- [PROVIDED RECORDS]

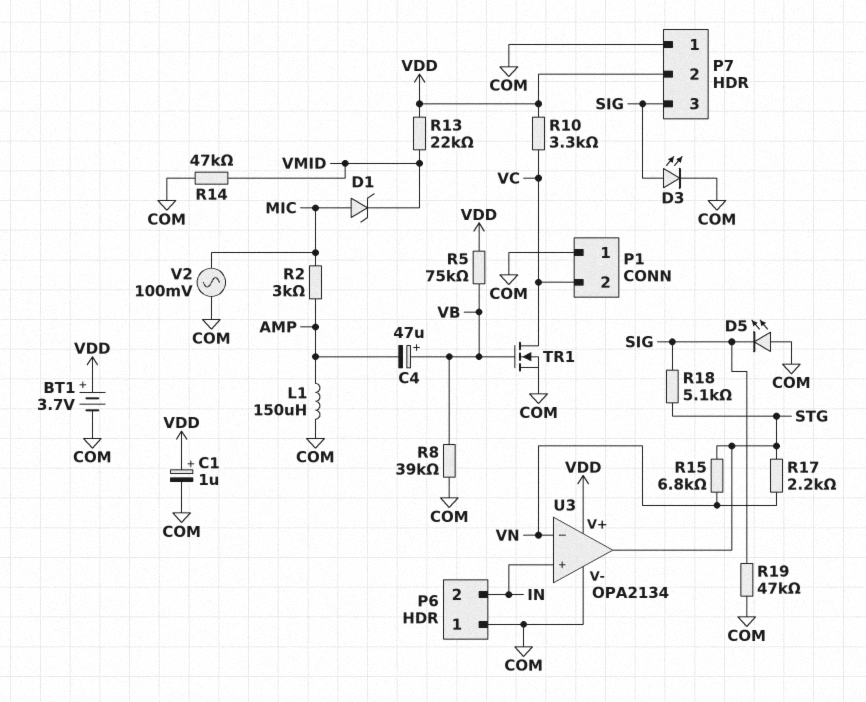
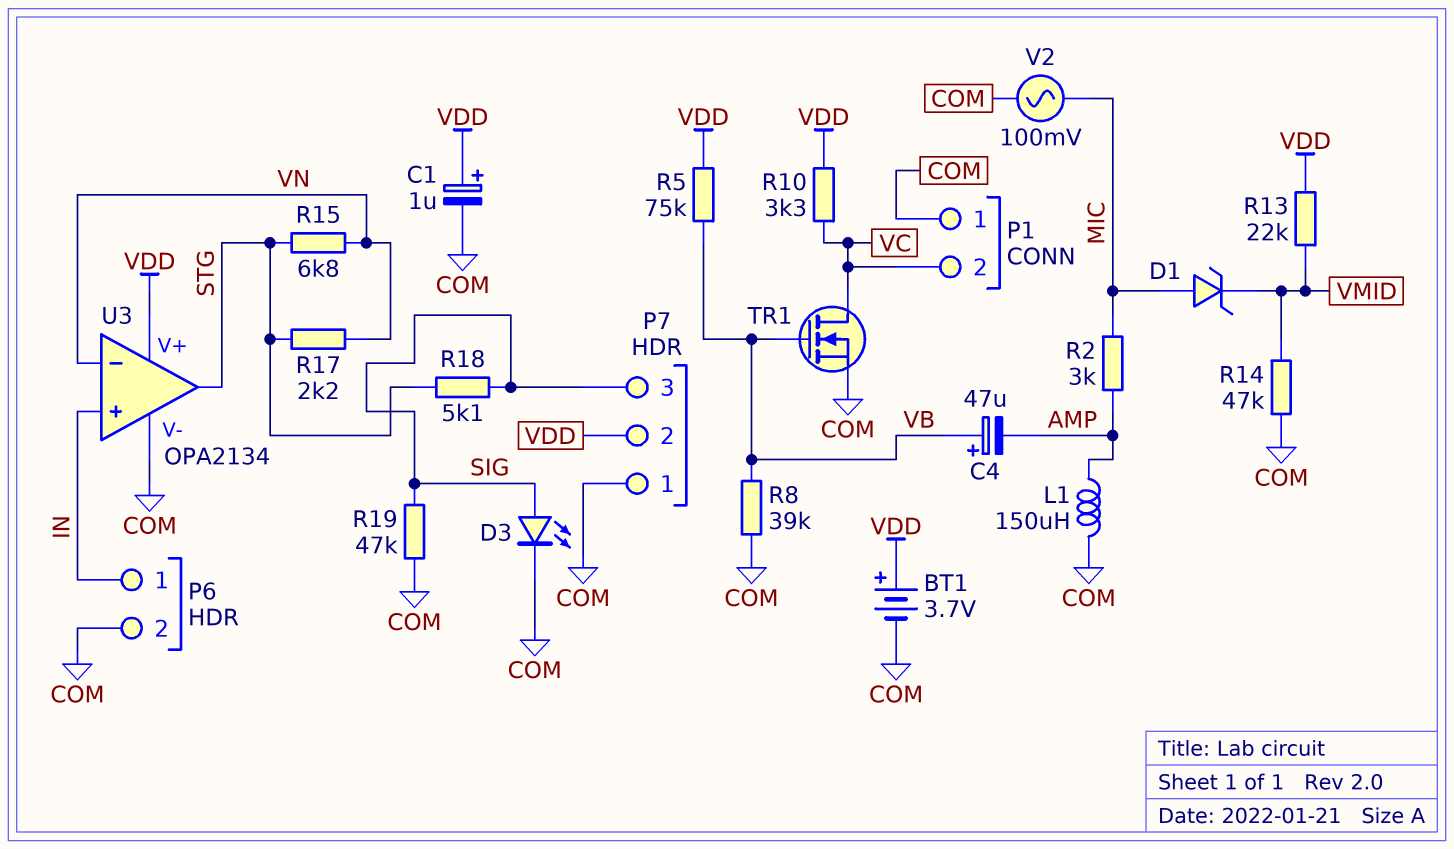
D5: LED (A COM, K SIG) -> none
P6 pin 1: COM -> IN
P6 pin 2: IN -> COM

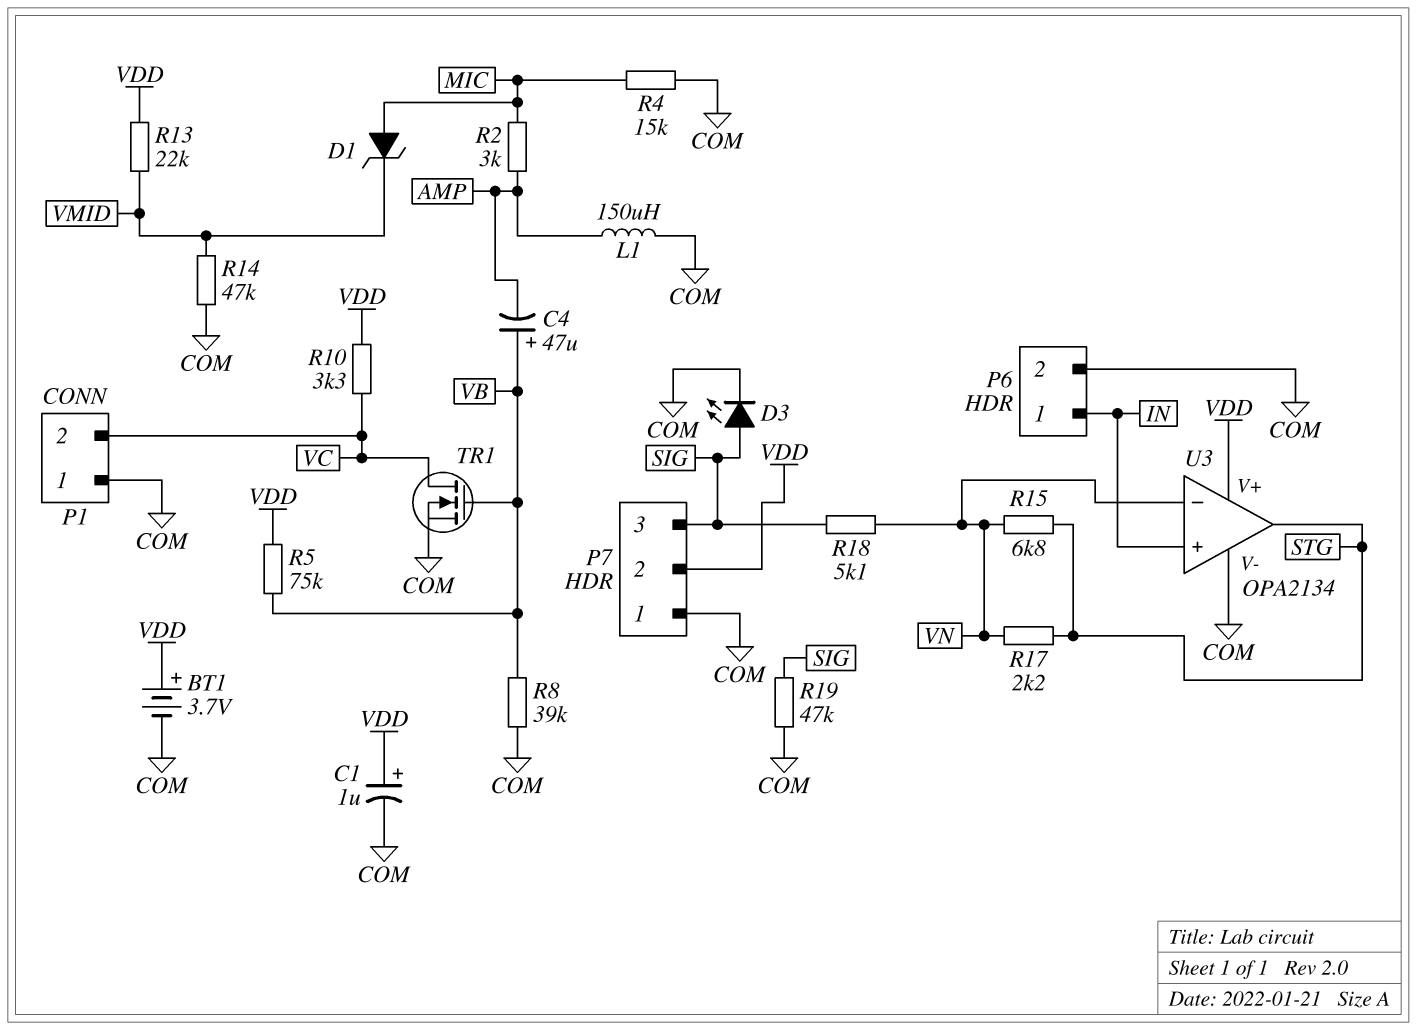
R4: none -> 15k (COM, MIC)
R18: 5.1k (SIG, STG) -> 5.1k (SIG, VN)
V2: AC 100mV (COM, MIC) -> none

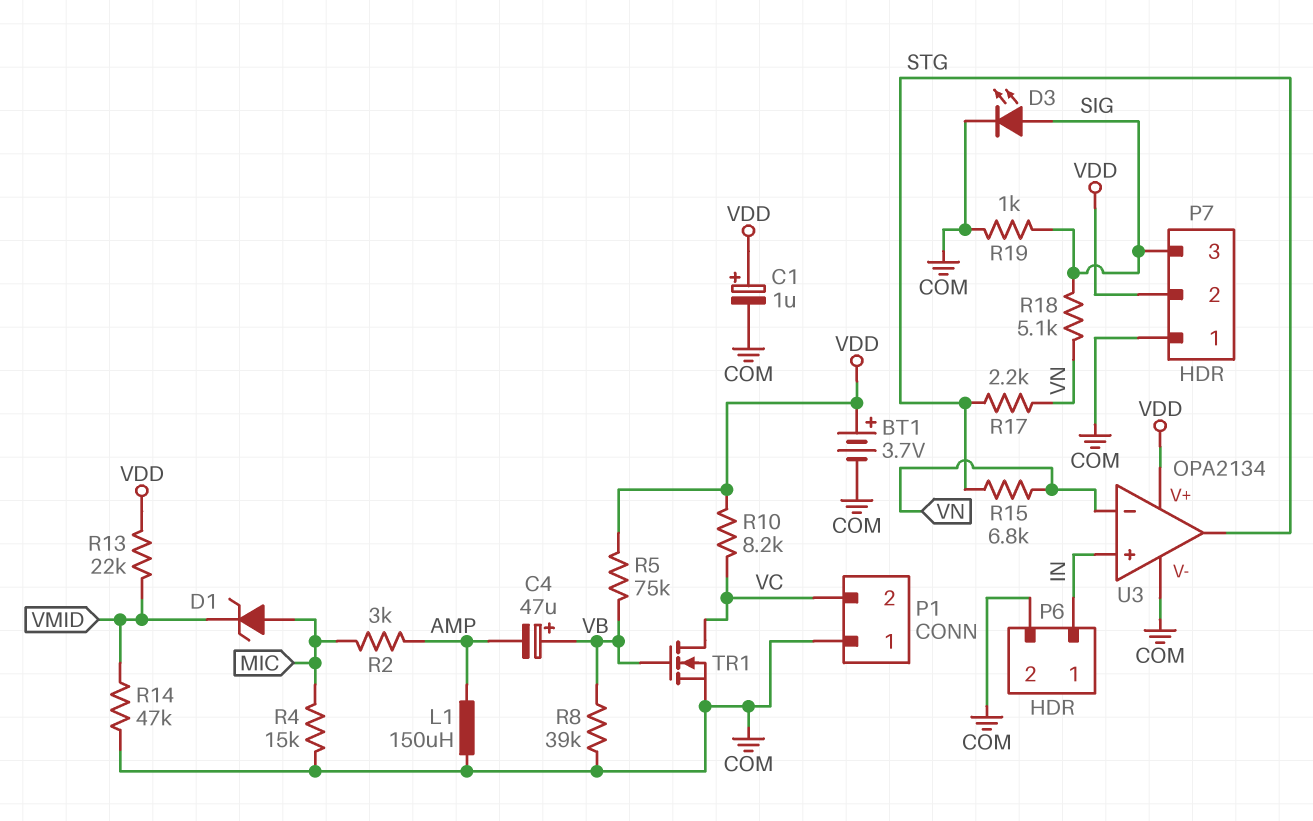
R10: 3.3k (VC, VDD) -> 8.2k (VC, VDD)
R19: 47k (COM, SIG) -> 1k (COM, SIG)

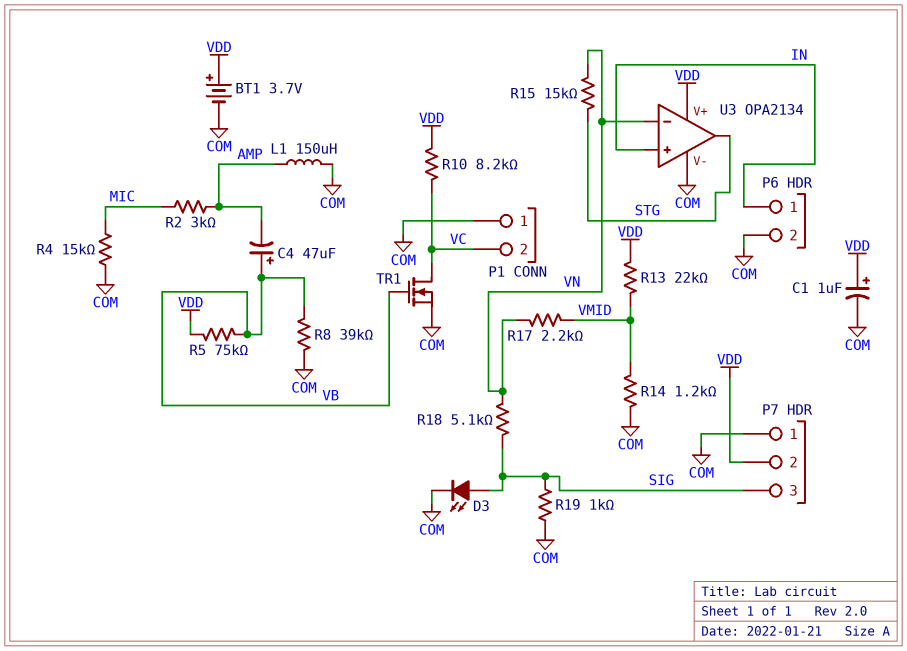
D1: zener (A MIC, K VMID) -> none
R14: 47k (COM, VMID) -> 1.2k (COM, VMID)
R15: 6.8k (STG, VN) -> 15k (STG, VN)
R17: 2.2k (STG, VN) -> 2.2k (VMID, VN)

- [TASK DESCRIPTION]
Give only a number, the count of lines above that include the string "none".

- [ANSWER FOR THIS EXERCISE]
4